## Task instructions
With the first line as the start and the line containing "gray automobile |" as the end, write out every line of the records exactly.

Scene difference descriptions
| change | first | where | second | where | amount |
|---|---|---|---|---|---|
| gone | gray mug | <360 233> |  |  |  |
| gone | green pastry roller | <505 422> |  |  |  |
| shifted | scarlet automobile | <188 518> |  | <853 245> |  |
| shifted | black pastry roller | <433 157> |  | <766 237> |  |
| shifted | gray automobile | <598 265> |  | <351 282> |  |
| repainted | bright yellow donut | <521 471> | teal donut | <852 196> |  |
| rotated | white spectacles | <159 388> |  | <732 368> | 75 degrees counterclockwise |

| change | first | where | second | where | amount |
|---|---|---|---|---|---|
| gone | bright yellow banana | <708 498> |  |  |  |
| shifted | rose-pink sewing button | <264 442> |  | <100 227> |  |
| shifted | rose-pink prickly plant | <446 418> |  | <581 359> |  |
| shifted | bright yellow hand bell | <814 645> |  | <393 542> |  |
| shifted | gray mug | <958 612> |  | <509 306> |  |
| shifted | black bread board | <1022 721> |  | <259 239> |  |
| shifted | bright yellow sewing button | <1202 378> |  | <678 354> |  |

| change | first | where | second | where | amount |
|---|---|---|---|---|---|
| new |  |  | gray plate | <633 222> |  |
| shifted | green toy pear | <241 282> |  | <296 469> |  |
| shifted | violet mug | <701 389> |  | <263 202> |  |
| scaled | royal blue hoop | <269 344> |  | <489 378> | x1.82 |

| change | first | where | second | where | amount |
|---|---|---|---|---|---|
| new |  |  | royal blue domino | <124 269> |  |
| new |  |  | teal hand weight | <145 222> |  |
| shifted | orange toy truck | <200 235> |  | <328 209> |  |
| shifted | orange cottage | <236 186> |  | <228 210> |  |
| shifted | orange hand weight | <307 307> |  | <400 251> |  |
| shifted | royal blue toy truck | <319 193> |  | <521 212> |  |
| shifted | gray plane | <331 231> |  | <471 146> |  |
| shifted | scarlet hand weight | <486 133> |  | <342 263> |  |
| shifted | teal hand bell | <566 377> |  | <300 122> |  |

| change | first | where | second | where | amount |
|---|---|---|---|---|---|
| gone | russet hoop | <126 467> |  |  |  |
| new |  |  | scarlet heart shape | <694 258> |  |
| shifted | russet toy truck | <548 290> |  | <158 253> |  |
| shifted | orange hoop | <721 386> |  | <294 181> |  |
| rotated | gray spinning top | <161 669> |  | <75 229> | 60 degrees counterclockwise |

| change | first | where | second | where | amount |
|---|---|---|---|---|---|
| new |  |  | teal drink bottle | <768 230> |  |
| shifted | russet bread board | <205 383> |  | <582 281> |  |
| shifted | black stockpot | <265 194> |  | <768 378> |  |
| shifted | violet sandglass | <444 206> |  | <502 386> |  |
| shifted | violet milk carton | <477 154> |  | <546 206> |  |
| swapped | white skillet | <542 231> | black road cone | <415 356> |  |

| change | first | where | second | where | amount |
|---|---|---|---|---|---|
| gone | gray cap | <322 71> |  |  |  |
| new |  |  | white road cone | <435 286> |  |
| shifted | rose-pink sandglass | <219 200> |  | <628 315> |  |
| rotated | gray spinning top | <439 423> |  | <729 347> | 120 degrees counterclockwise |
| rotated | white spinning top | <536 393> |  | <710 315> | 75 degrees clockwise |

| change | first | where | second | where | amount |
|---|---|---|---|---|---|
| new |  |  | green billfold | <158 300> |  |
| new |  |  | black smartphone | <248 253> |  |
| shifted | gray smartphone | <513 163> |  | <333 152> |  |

## Response to the task
| change | first | where | second | where | amount |
|---|---|---|---|---|---|
| gone | gray mug | <360 233> |  |  |  |
| gone | green pastry roller | <505 422> |  |  |  |
| shifted | scarlet automobile | <188 518> |  | <853 245> |  |
| shifted | black pastry roller | <433 157> |  | <766 237> |  |
| shifted | gray automobile | <598 265> |  | <351 282> |  |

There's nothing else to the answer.